#### DIRECTIONS FOR THIS TASK:
Make an exact copy of every entry below, with the pictures left out.

------------

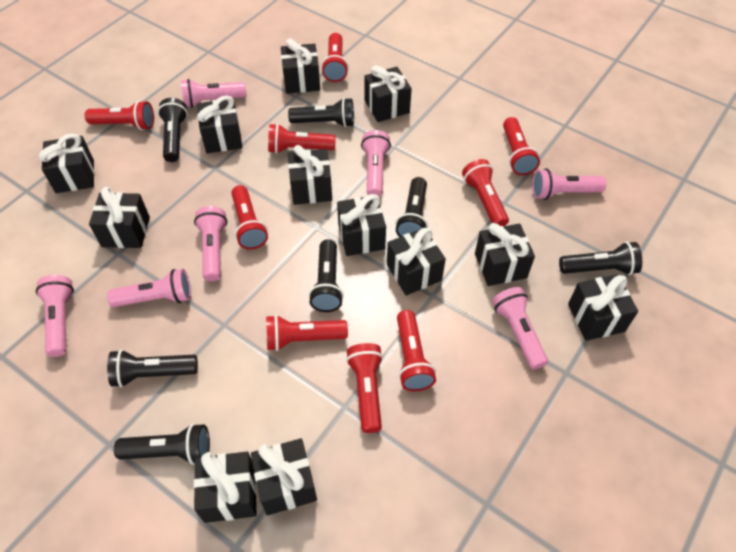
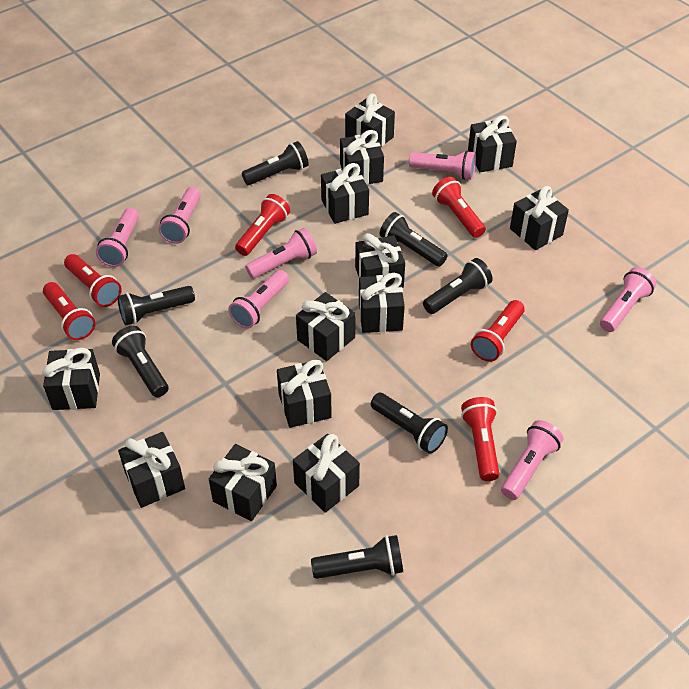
black gift: 12 -> 13
red flashlight: 9 -> 6

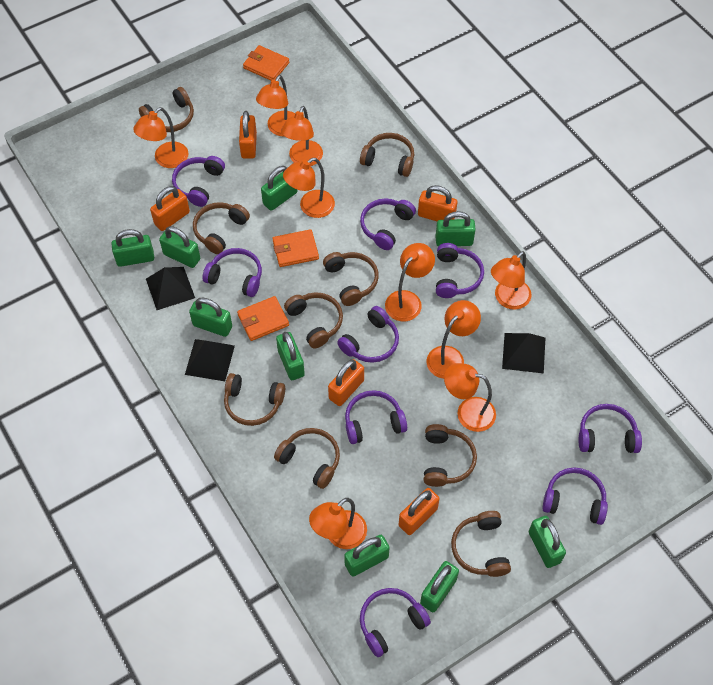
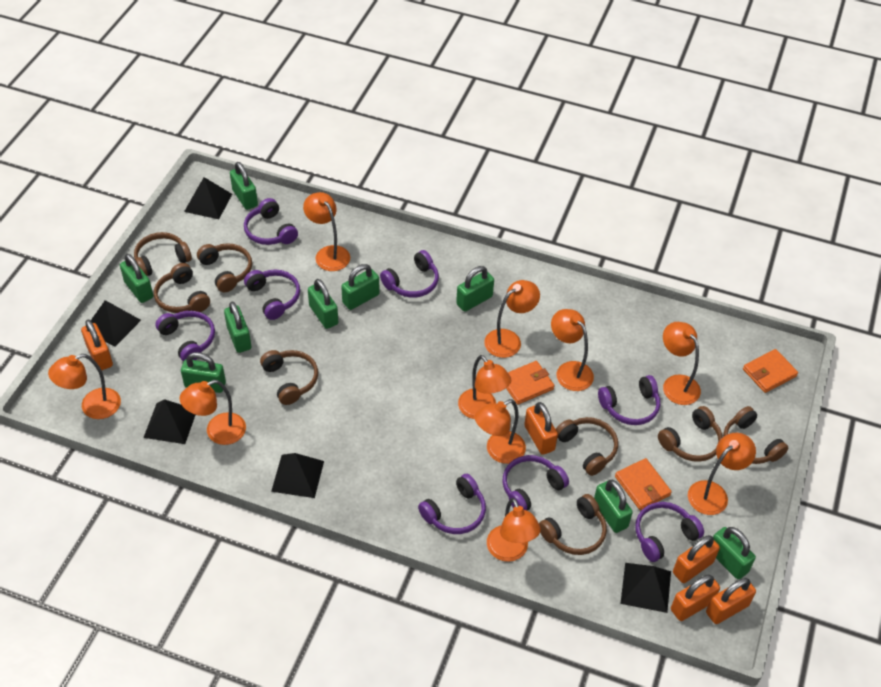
black pyramid: 3 -> 5
brown headphones: 9 -> 8
orange lamp: 9 -> 10
purple headphones: 9 -> 8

------------

#### RESULT FOR THIS TASK:
black gift: 12 -> 13
red flashlight: 9 -> 6

black pyramid: 3 -> 5
brown headphones: 9 -> 8
orange lamp: 9 -> 10
purple headphones: 9 -> 8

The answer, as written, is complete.